##### Dataset records

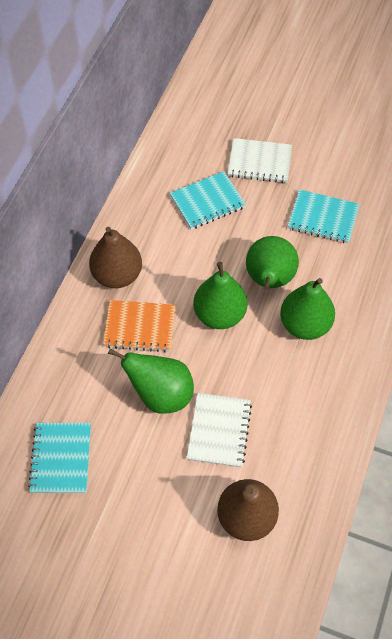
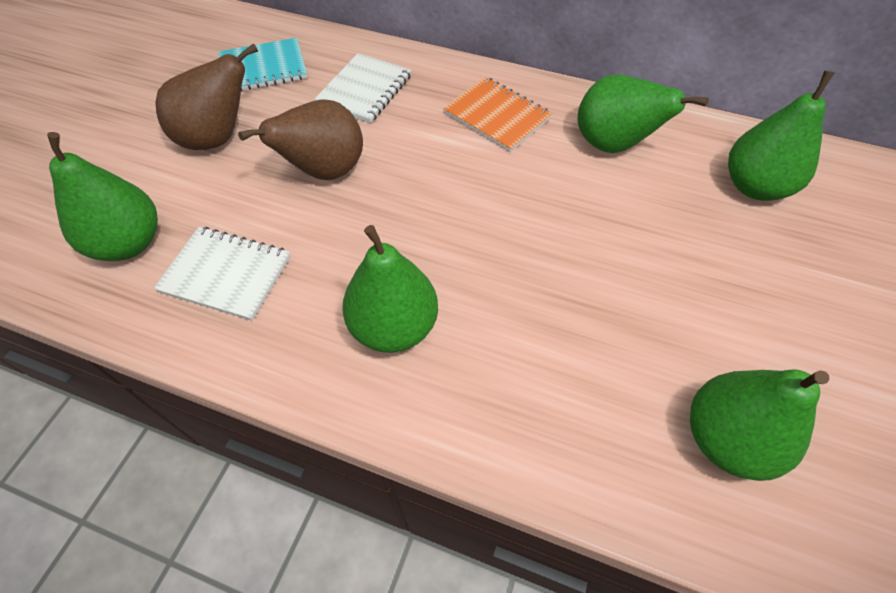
green pear: 4 -> 5
turquoise notebook: 3 -> 1

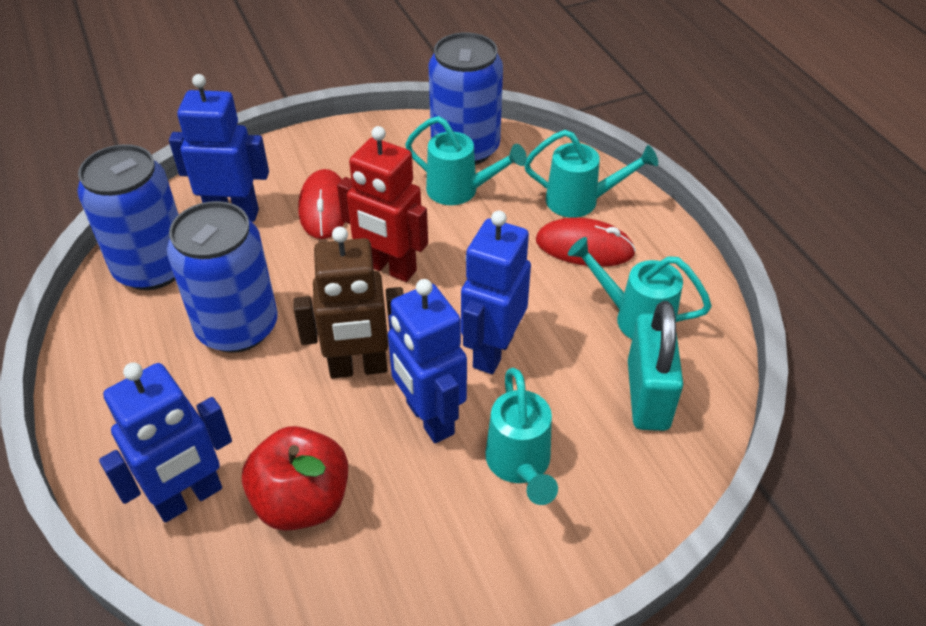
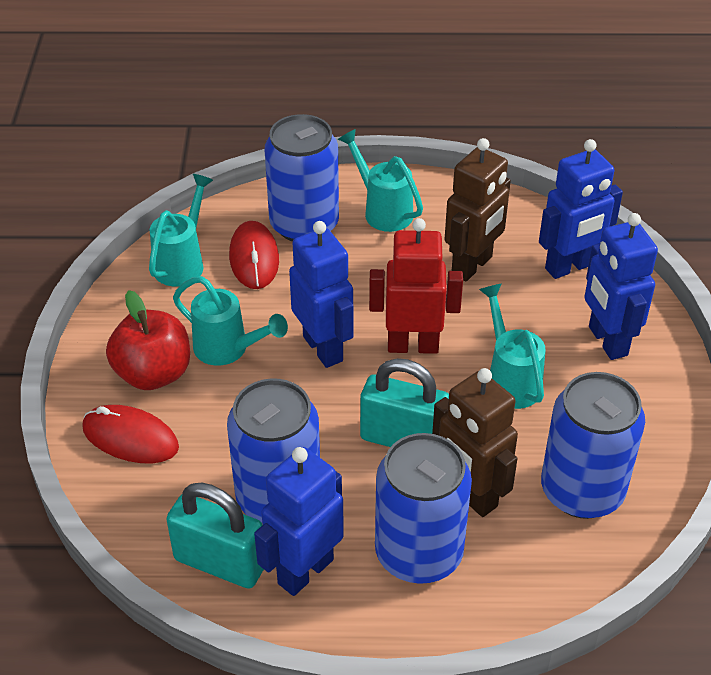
blue can: 3 -> 4
brown robot: 1 -> 2
turquoise padlock: 1 -> 2

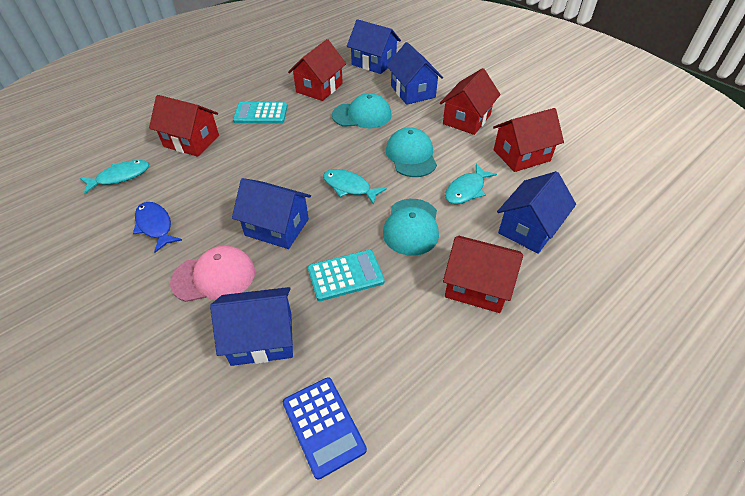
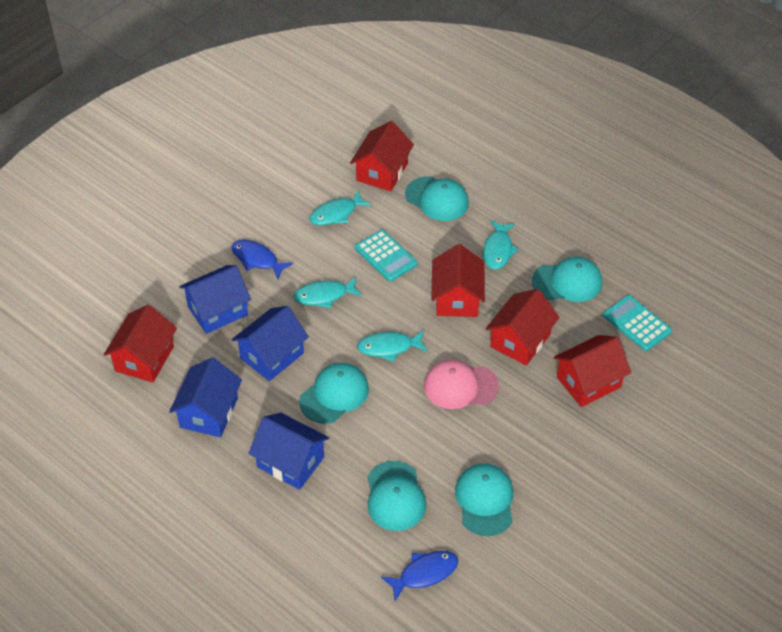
blue calculator: 1 -> 0
blue fish: 1 -> 2
blue house: 5 -> 4
turquoise cap: 3 -> 5
turquoise fish: 3 -> 4

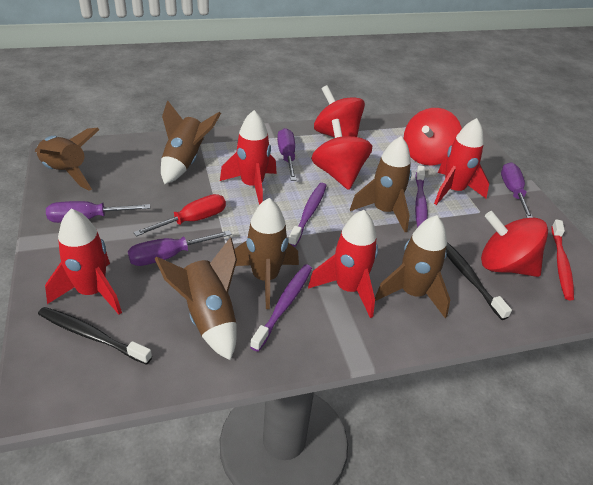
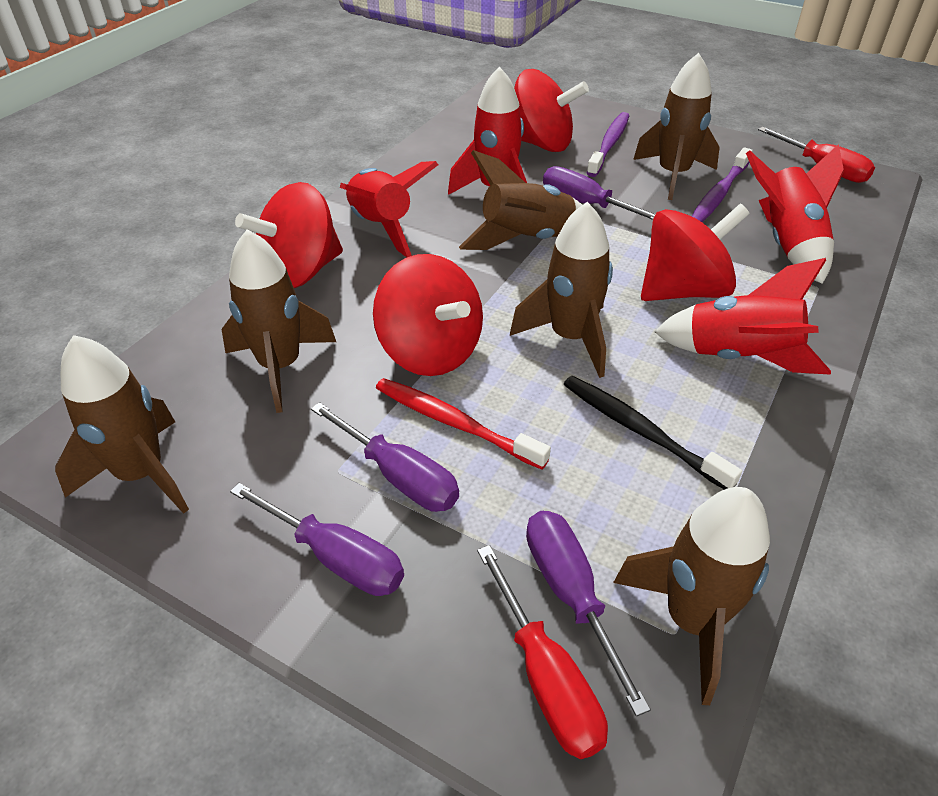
black toothbrush: 2 -> 1
purple toothbrush: 3 -> 2
red screwdriver: 1 -> 2

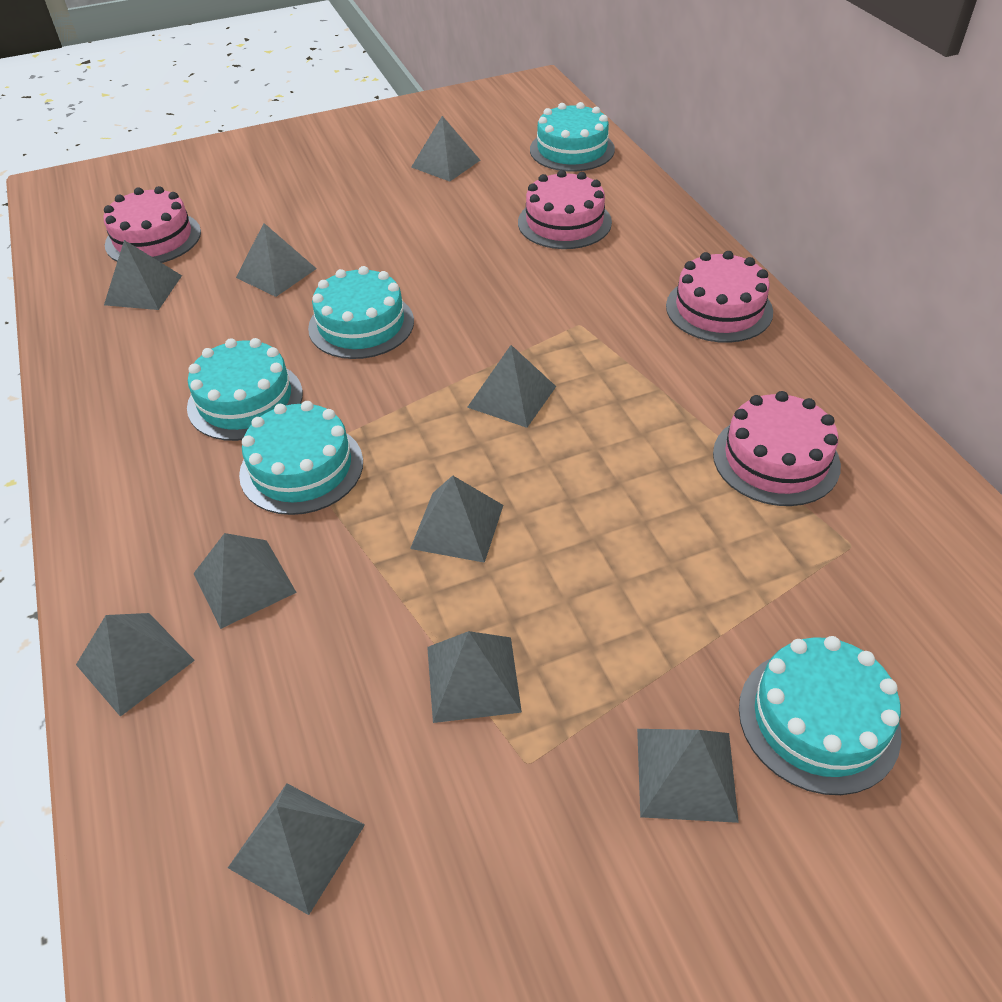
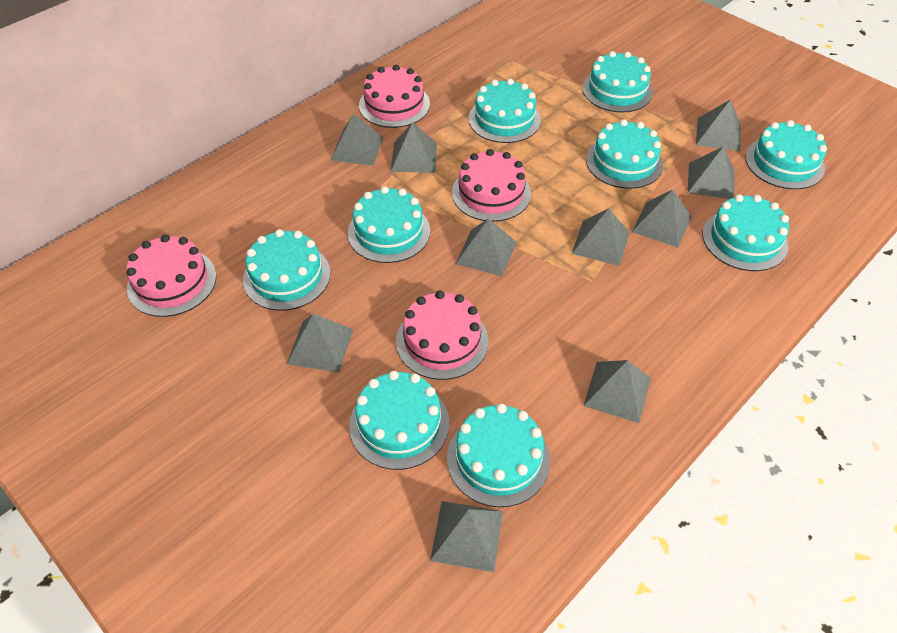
turquoise cake: 5 -> 9

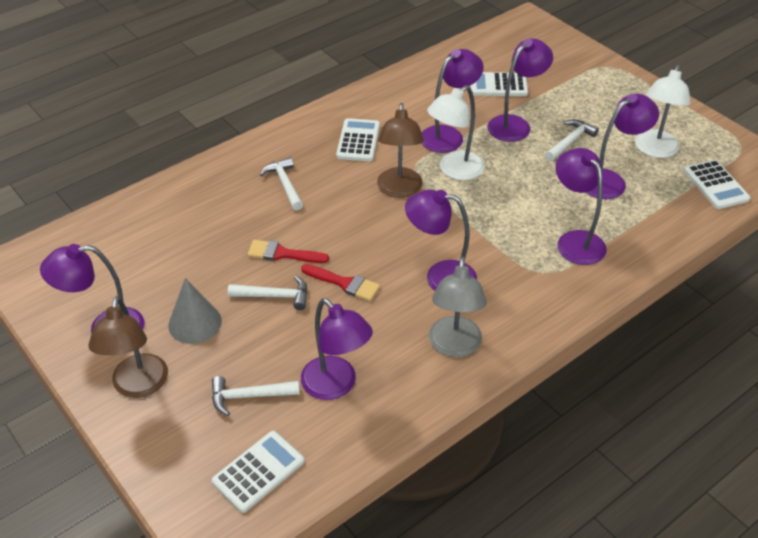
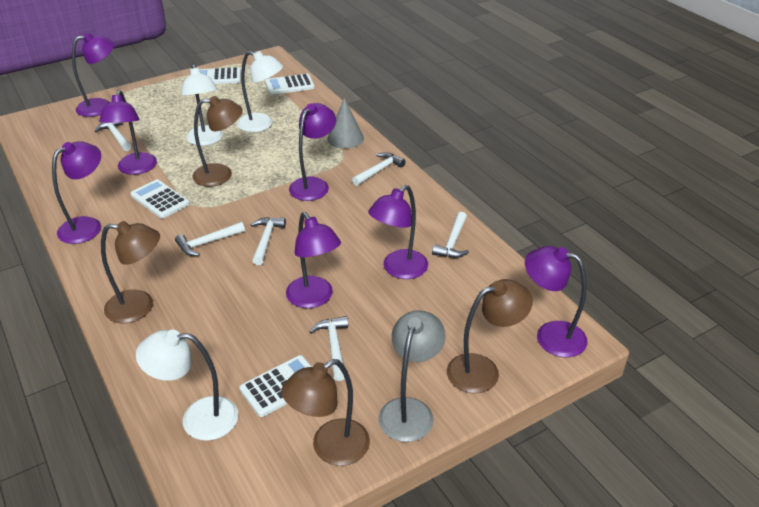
brown lamp: 2 -> 4
red brush: 2 -> 0
white hammer: 4 -> 6
white lamp: 2 -> 3

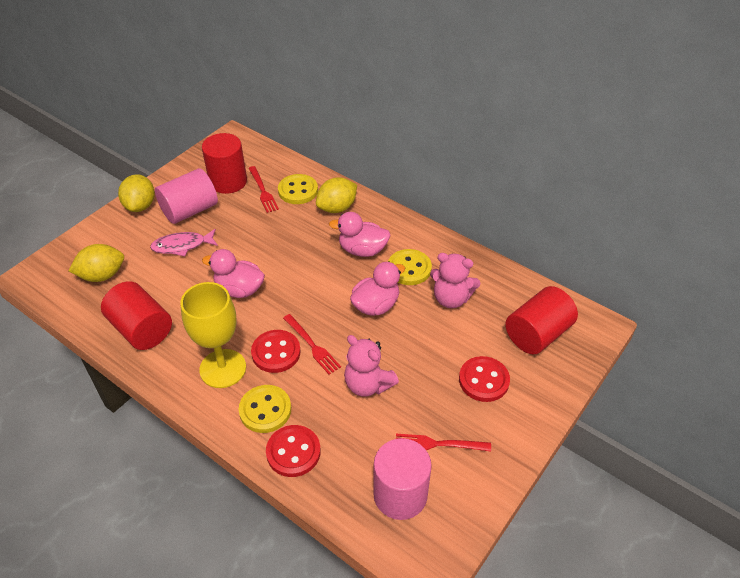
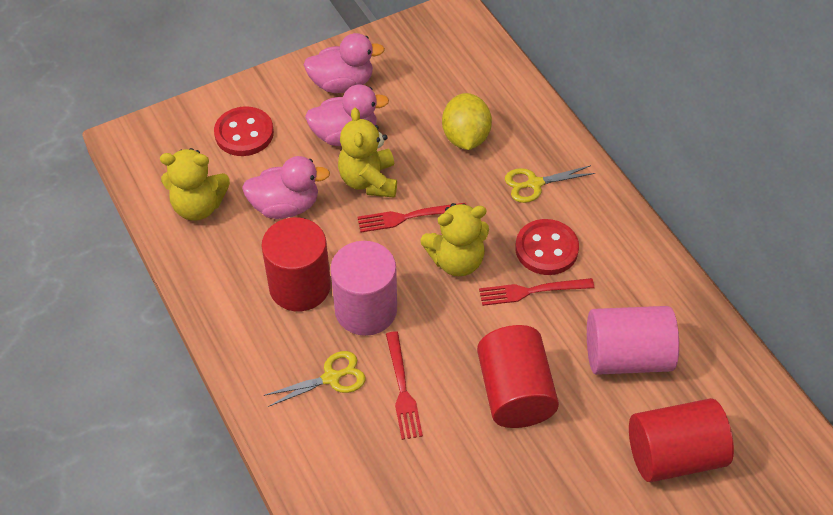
pink fish: 1 -> 0
pink teddy bear: 2 -> 0
red button: 3 -> 2
yellow button: 3 -> 0
yellow goblet: 1 -> 0
yellow lemon: 3 -> 1
yellow scissors: 0 -> 2
yellow teddy bear: 0 -> 3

##########

* Directions *
Return, exactly as they appear, the lines from the line containing "turquoise cake: 5 -> 9" through the end of the records above, both ends included, without pictures.

* Your solution *
turquoise cake: 5 -> 9

brown lamp: 2 -> 4
red brush: 2 -> 0
white hammer: 4 -> 6
white lamp: 2 -> 3

pink fish: 1 -> 0
pink teddy bear: 2 -> 0
red button: 3 -> 2
yellow button: 3 -> 0
yellow goblet: 1 -> 0
yellow lemon: 3 -> 1
yellow scissors: 0 -> 2
yellow teddy bear: 0 -> 3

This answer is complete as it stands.